* [What you have to do]:
Exclude the pictures, then quote exactly the lines from the one holding "(301, 234) = (406, 334): orange" through the last line of the records.

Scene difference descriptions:

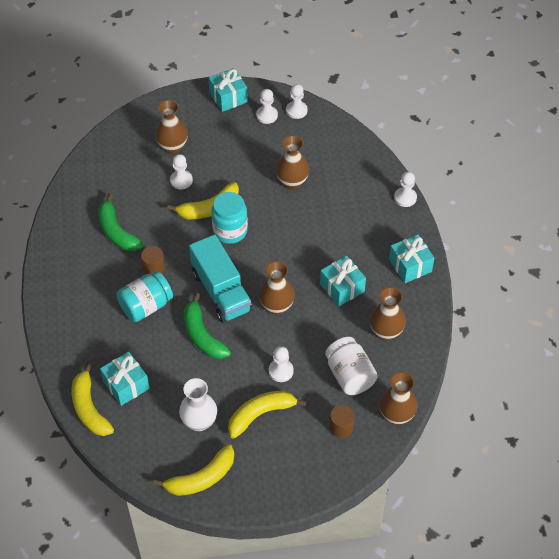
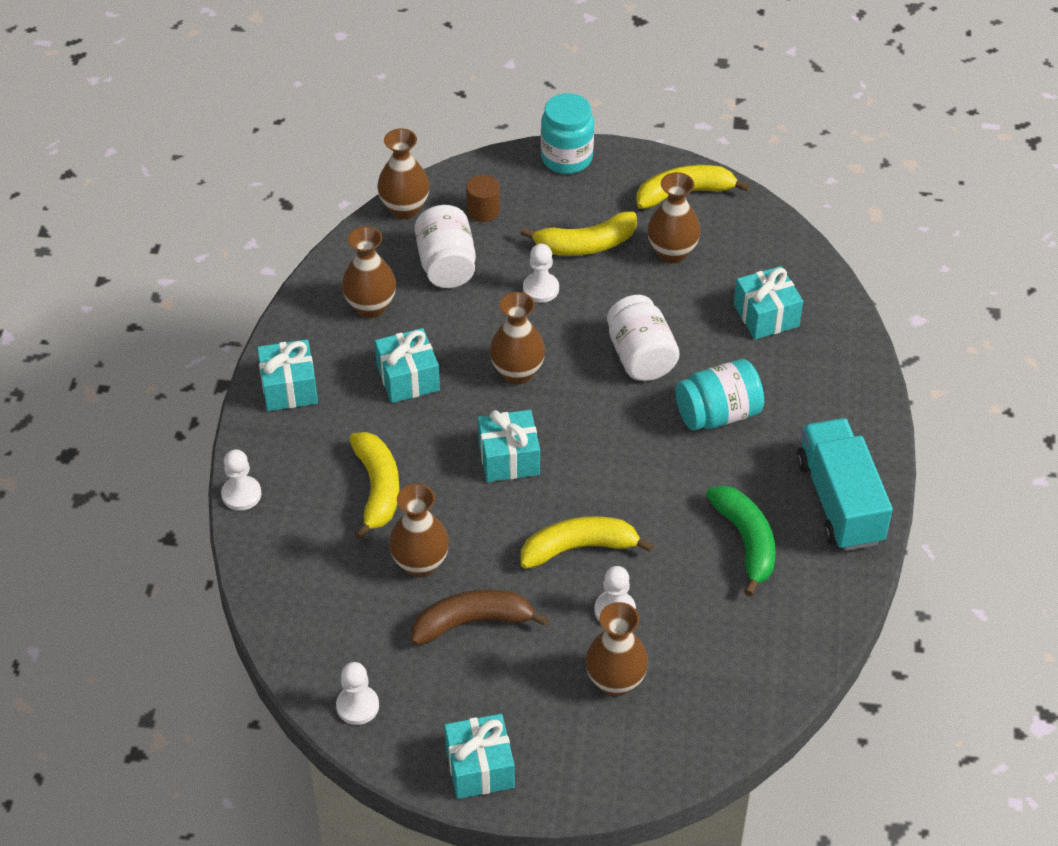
camera: 165 degrees left, 5 degrees down
(89, 408) = (822, 297): yellow banana -> yellow banana (377, 489)
(154, 268) = (694, 469): brown cylinder -> none
(199, 422) = (672, 252): white vase -> brown vase
(202, 335) = (640, 356): green banana -> white jar
(221, 291) = (596, 411): turquoise truck -> turquoise truck (839, 501)
(230, 231) = (554, 502): turquoise jar -> turquoise jar (566, 158)
(254, 159) = (472, 622): none -> brown banana
(264, 250) = (509, 458): none -> turquoise gift
(267, 115) = (418, 708): white pawn -> none

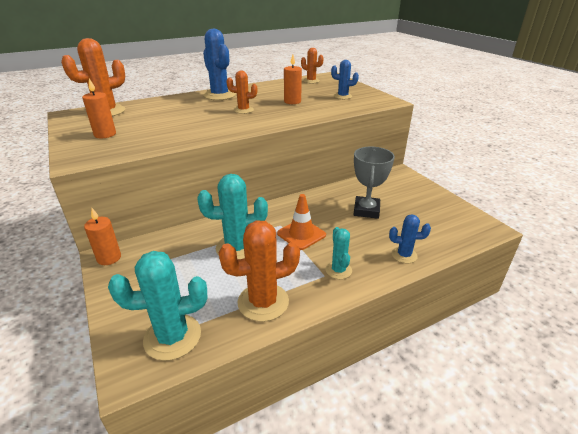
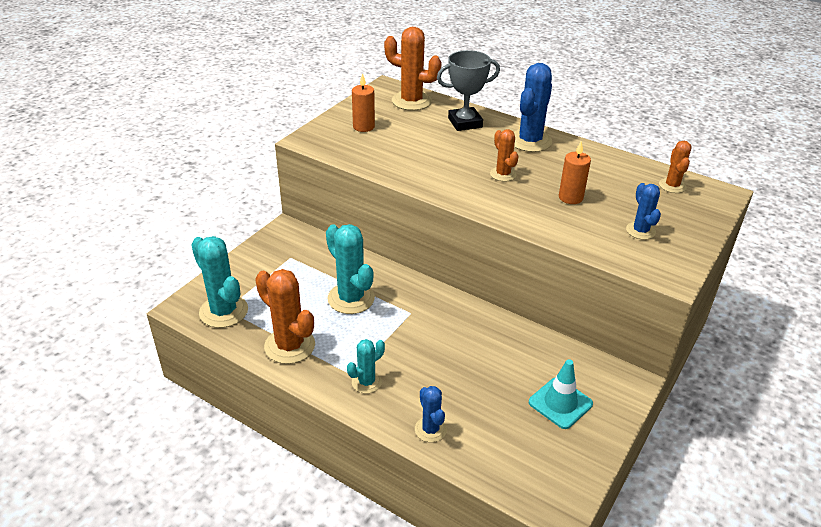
camera: 60 degrees right, 5 degrees up
(109, 258) = (285, 232): orange candle -> none
(301, 234) = (406, 334): orange traffic cone -> none
(366, 210) = (497, 373): grey trophy -> grey trophy (465, 123)
(405, 198) = (560, 403): none -> turquoise traffic cone

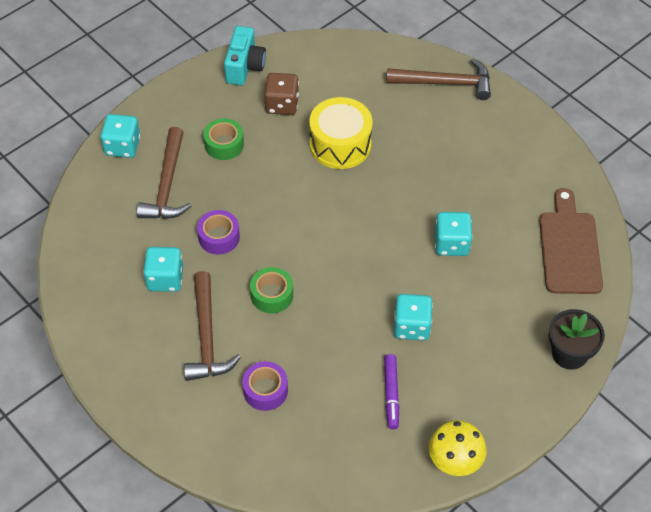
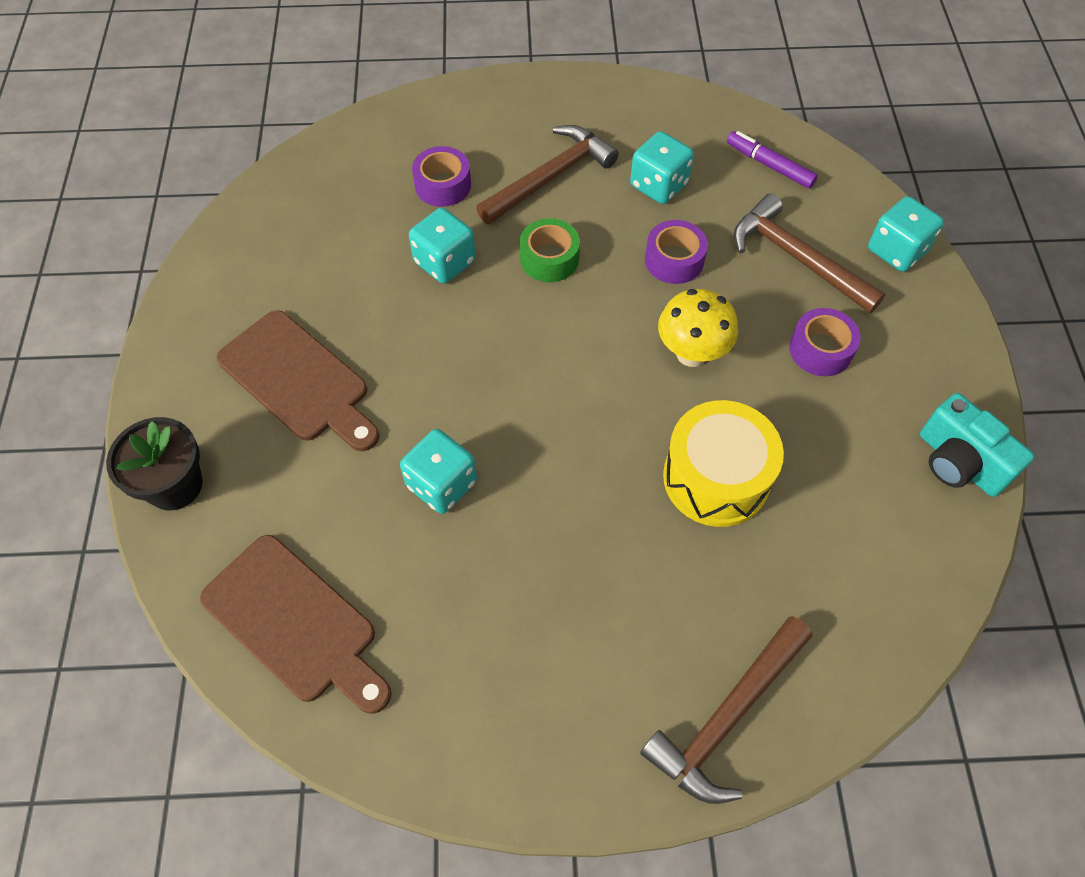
camera: 130 degrees right, 5 degrees up
(206, 337) = (551, 177): brown hammer -> brown hammer turned 105 degrees clockwise
(224, 144) = (820, 350): green tape -> purple tape
(282, 104) = (846, 459): brown dice -> none
(391, 394) = (325, 279): purple marker -> purple marker (769, 165)
(411, 326) = (379, 355): turquoise dice -> turquoise dice (445, 262)
(454, 463) = (199, 277): yellow mushroom -> yellow mushroom (691, 353)
(463, 351) = (298, 380): none -> brown cutting board

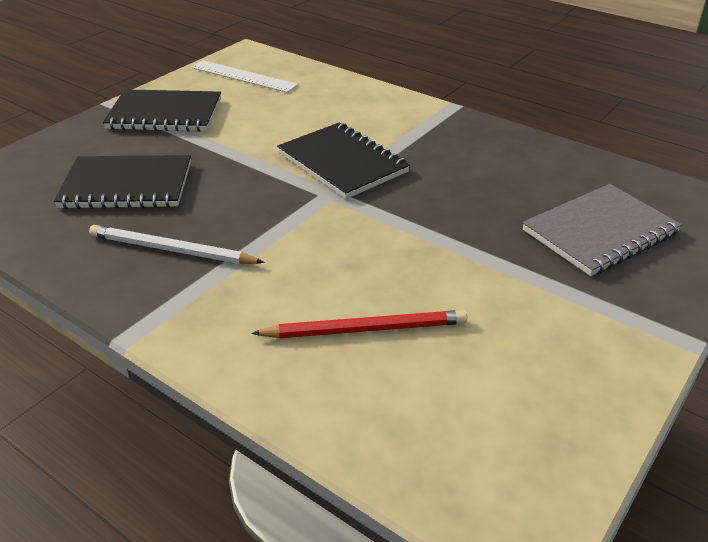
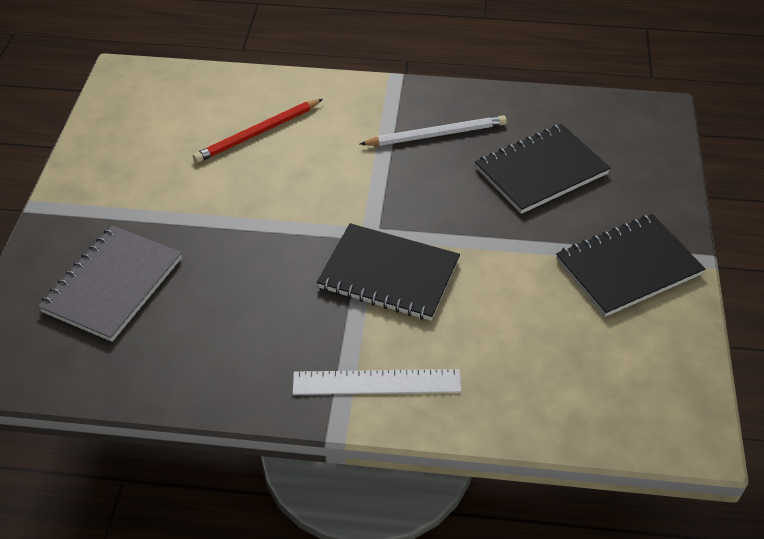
camera: 150 degrees right, 10 degrees up
(243, 76) = (633, 375): white ruler -> white ruler (376, 382)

* [Reply]:
(301, 234) = (406, 334): orange traffic cone -> none
(366, 210) = (497, 373): grey trophy -> grey trophy (465, 123)
(405, 198) = (560, 403): none -> turquoise traffic cone

camera: 130 degrees right, 5 degrees up
(206, 337) = (551, 177): brown hammer -> brown hammer turned 105 degrees clockwise
(224, 144) = (820, 350): green tape -> purple tape
(282, 104) = (846, 459): brown dice -> none
(391, 394) = (325, 279): purple marker -> purple marker (769, 165)
(411, 326) = (379, 355): turquoise dice -> turquoise dice (445, 262)
(454, 463) = (199, 277): yellow mushroom -> yellow mushroom (691, 353)
(463, 351) = (298, 380): none -> brown cutting board

camera: 150 degrees right, 10 degrees up
(243, 76) = (633, 375): white ruler -> white ruler (376, 382)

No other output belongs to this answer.